• **Exercise**
Look through the data below for the line with "trolley: (309, 297) -> (273, 188), turned 90" and the line with "window: (652, 627) -> (274, 402), moved", then output those two and all lines in between, exactly as written.

• **Input data**
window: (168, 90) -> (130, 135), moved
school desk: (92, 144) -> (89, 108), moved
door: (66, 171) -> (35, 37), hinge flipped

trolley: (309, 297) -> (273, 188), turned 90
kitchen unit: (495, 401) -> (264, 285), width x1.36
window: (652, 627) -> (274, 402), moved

==

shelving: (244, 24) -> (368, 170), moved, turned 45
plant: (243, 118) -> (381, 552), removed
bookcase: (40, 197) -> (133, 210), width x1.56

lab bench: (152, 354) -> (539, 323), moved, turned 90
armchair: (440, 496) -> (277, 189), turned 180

• **Solution**
trolley: (309, 297) -> (273, 188), turned 90
kitchen unit: (495, 401) -> (264, 285), width x1.36
window: (652, 627) -> (274, 402), moved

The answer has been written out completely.